§ **Exercise requirements**
A word-for-word copy is required of the line containing "recoloured: pink fish" and of each line after it in the material below, through the last one.

+++ Supplied material +++

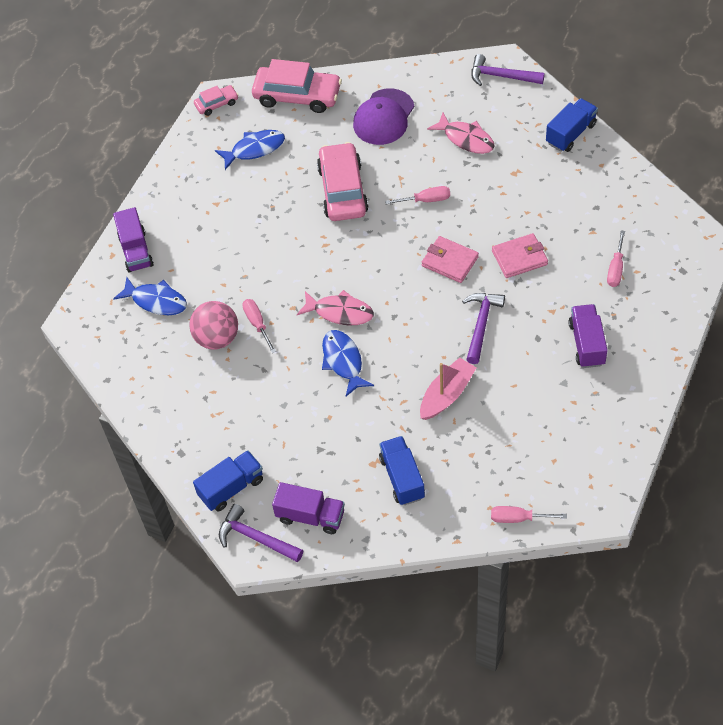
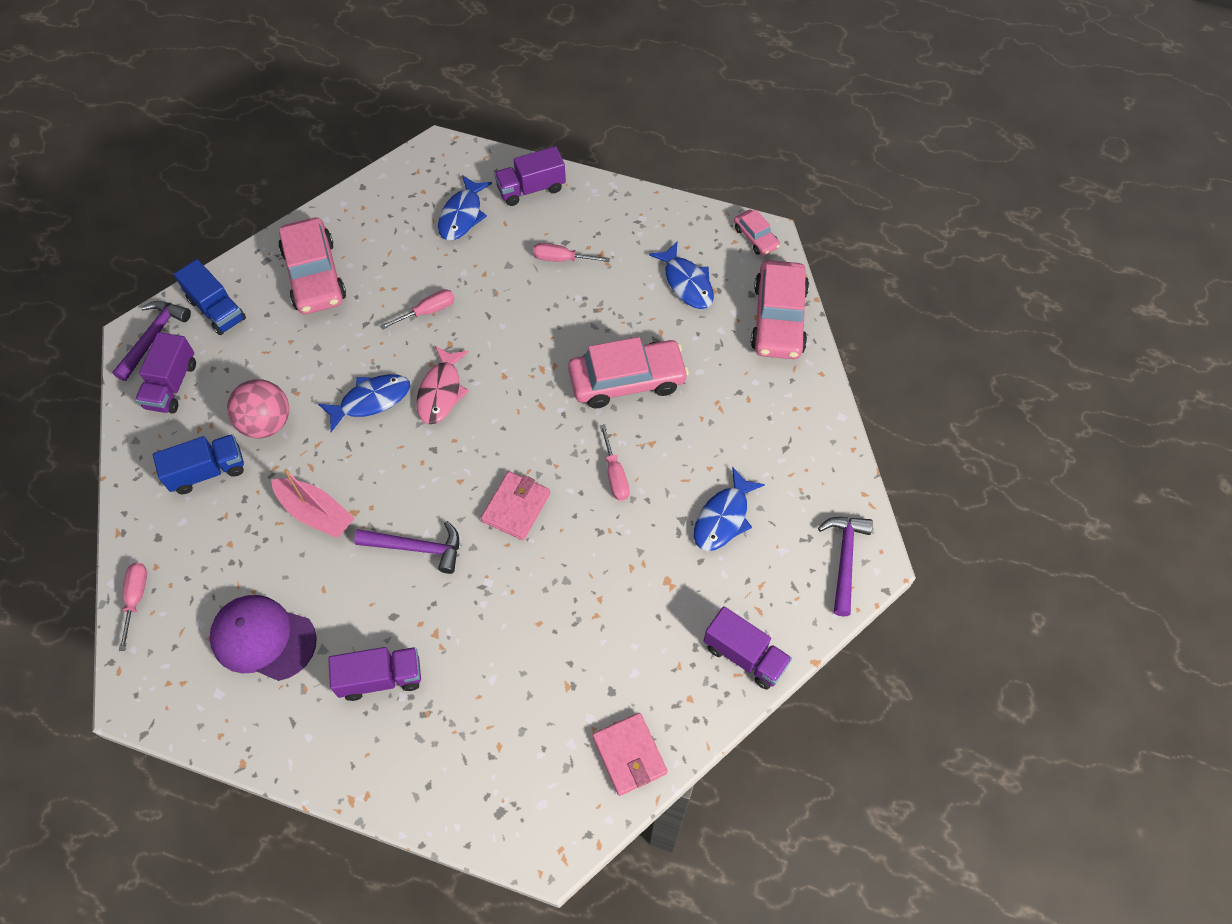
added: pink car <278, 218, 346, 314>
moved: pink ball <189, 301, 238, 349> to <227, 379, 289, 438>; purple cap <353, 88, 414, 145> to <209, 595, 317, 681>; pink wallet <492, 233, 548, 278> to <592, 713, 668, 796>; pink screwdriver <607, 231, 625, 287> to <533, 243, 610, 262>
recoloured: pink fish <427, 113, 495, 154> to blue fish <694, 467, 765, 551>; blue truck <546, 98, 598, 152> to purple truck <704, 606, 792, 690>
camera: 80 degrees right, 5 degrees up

+++

§ **Task result**
recoloured: pink fish <427, 113, 495, 154> to blue fish <694, 467, 765, 551>; blue truck <546, 98, 598, 152> to purple truck <704, 606, 792, 690>
camera: 80 degrees right, 5 degrees up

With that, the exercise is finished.